▸ **Excerpted records**
--------

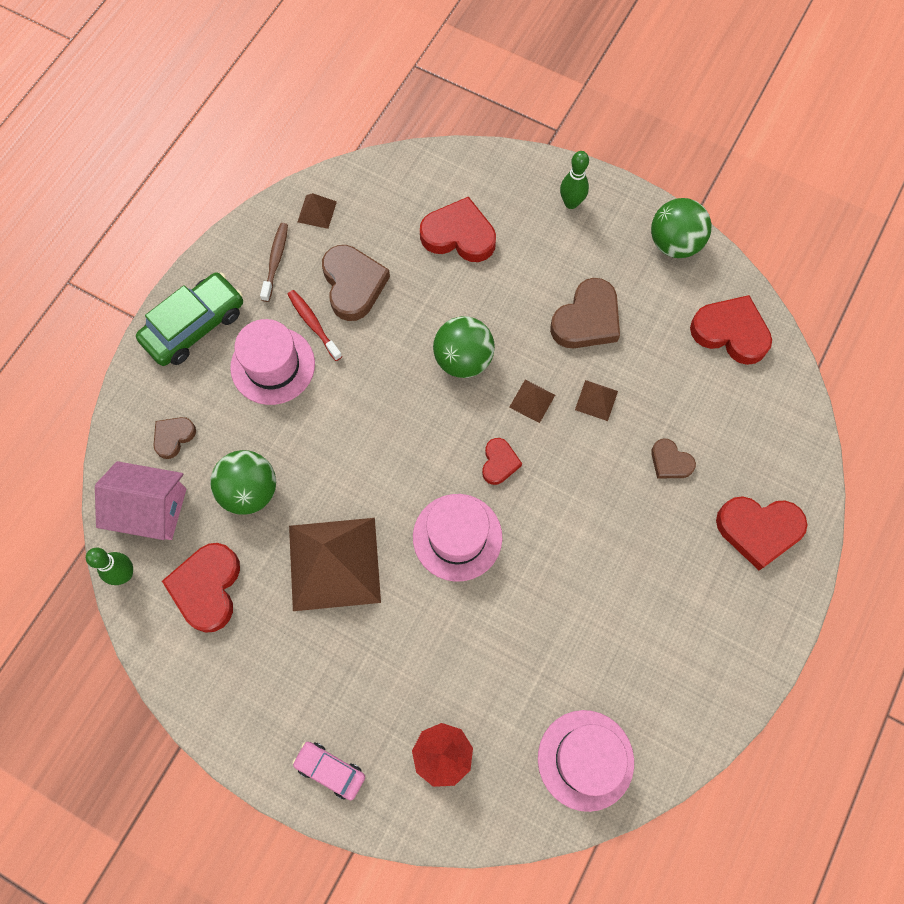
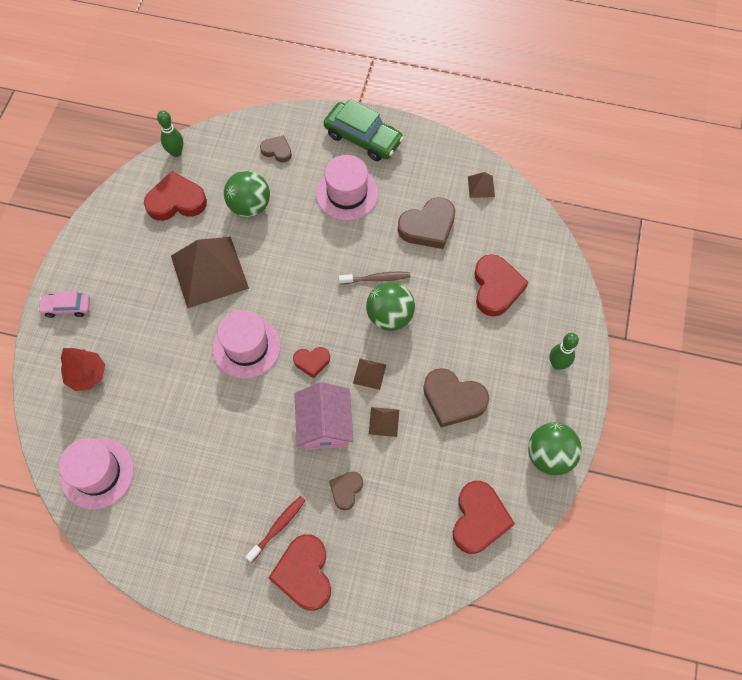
camera: 75 degrees right, 5 degrees down
(150, 509) = (223, 153): pink house -> pink house (325, 425)
(275, 261) = (430, 172): brown toothbrush -> brown toothbrush (376, 279)
(313, 324) = (387, 209): red toothbrush -> red toothbrush (278, 527)
(330, 770) = (67, 307): pink car -> pink car turned 105 degrees counterclockwise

--------

▸ **The problem**
From the line containing "(275, 261) = (430, 172): brown" down to the last line of the records above, print every line exactly, with both ends kept.

▸ **The completed task**
(275, 261) = (430, 172): brown toothbrush -> brown toothbrush (376, 279)
(313, 324) = (387, 209): red toothbrush -> red toothbrush (278, 527)
(330, 770) = (67, 307): pink car -> pink car turned 105 degrees counterclockwise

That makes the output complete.